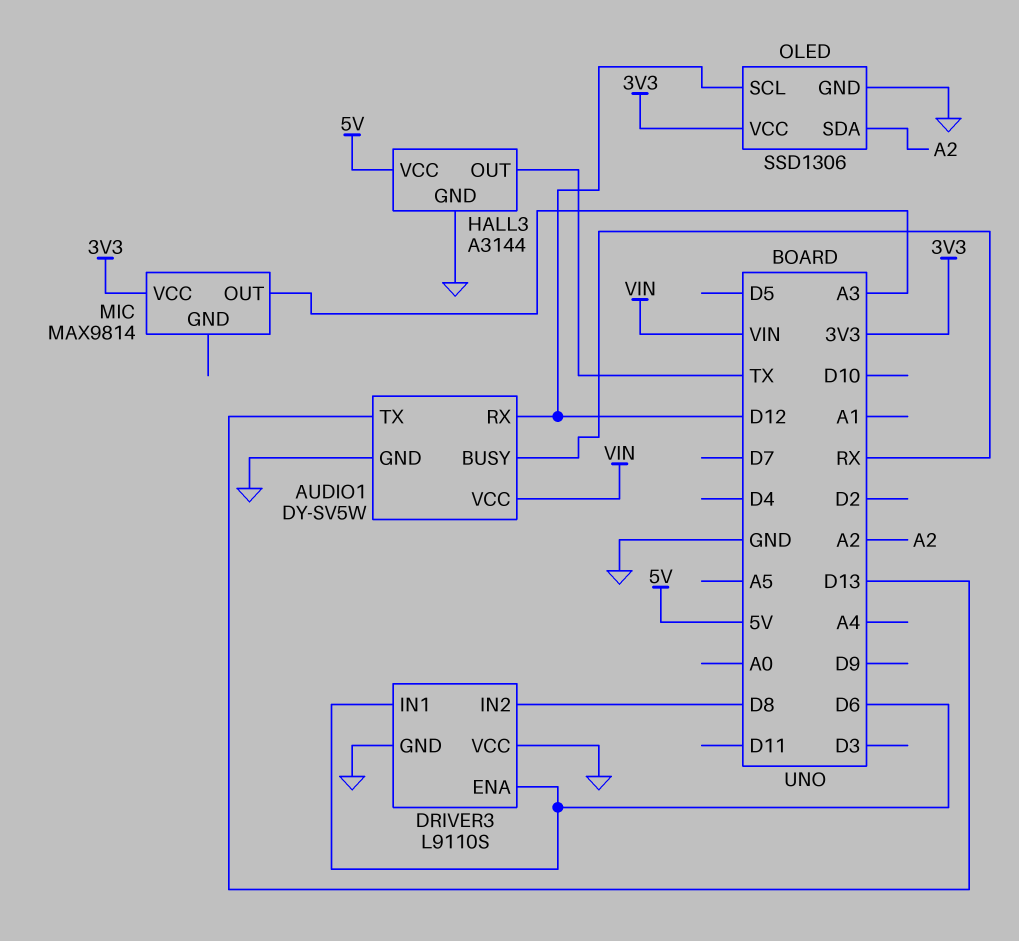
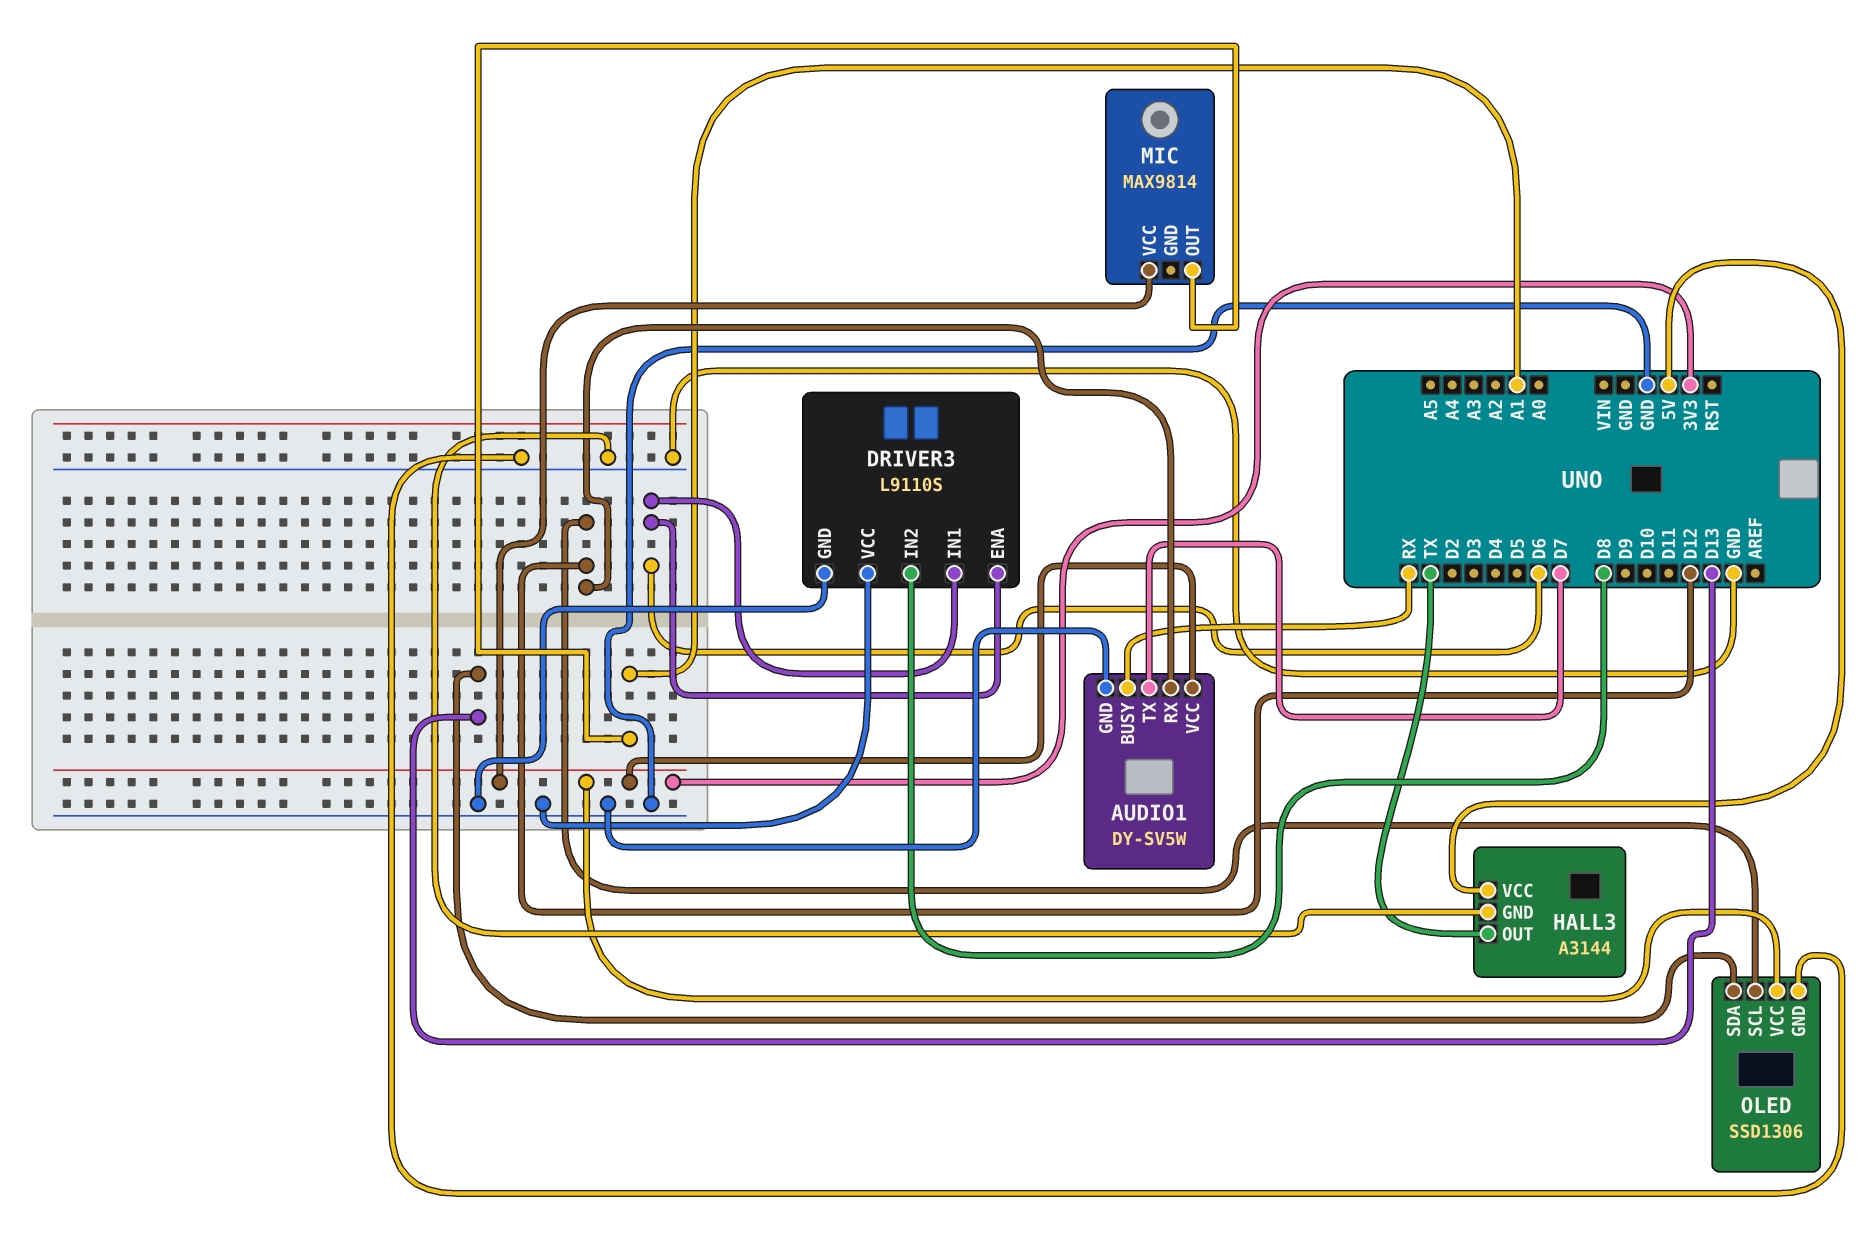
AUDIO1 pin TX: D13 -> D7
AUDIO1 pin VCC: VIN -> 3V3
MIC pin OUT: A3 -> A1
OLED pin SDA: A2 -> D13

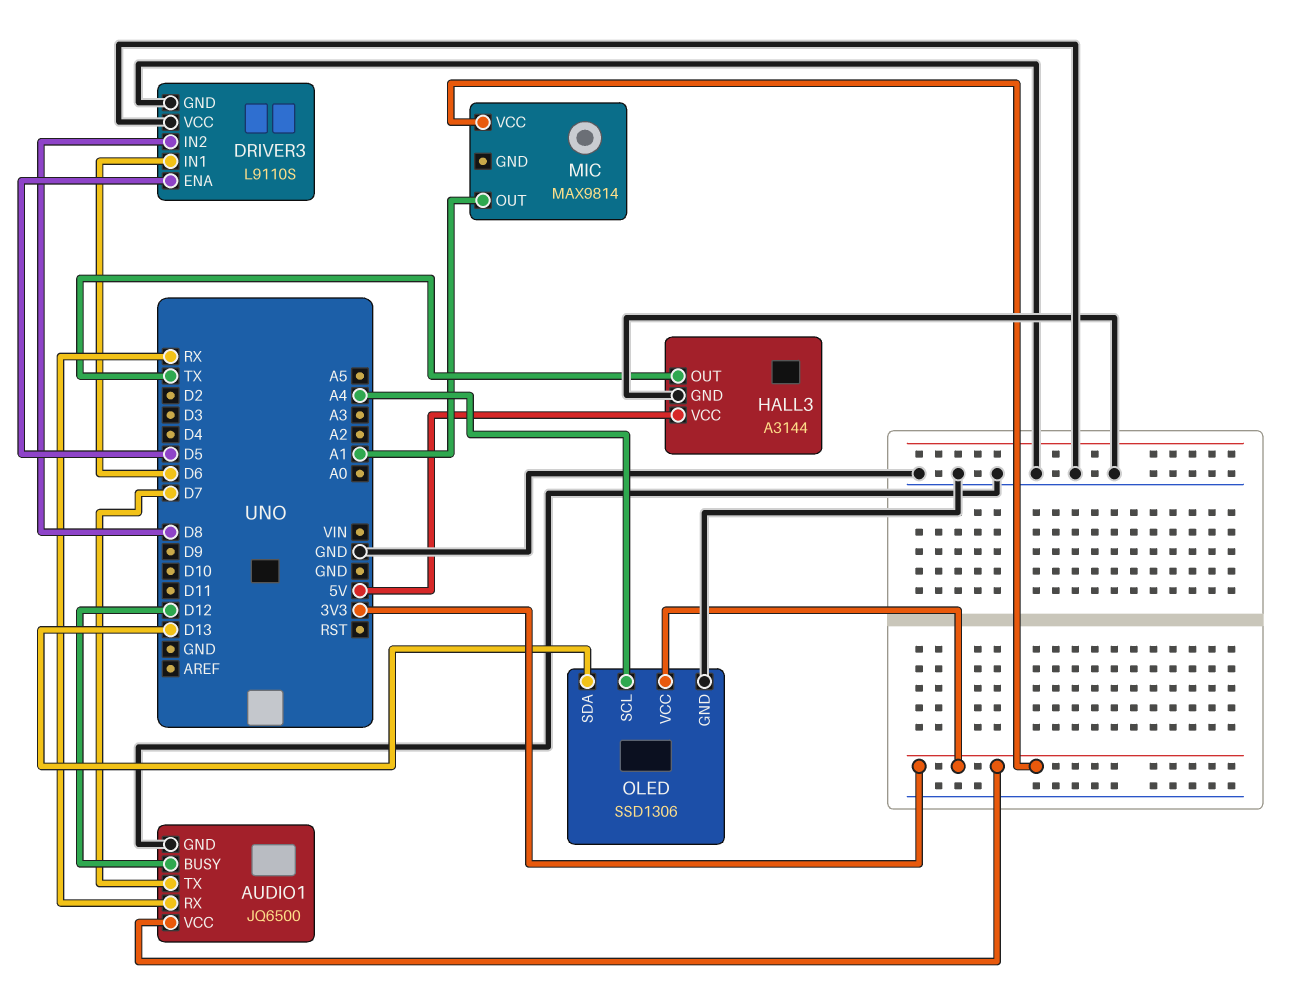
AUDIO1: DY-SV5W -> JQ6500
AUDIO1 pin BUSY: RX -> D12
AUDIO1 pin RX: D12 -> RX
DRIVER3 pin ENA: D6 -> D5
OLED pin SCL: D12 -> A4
+--
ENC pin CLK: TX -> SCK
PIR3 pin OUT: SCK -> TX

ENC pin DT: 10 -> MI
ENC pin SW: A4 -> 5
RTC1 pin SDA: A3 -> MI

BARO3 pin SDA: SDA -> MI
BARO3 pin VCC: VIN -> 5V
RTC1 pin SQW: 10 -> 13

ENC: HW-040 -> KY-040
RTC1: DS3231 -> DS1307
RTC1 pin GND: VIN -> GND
+--
→ INSTRUCTIONS TO FOLLOW: Search the data for the string "OLED". List each line that has it.

→ WRITTEN REPLY:
OLED pin SDA: A2 -> D13
OLED pin SCL: D12 -> A4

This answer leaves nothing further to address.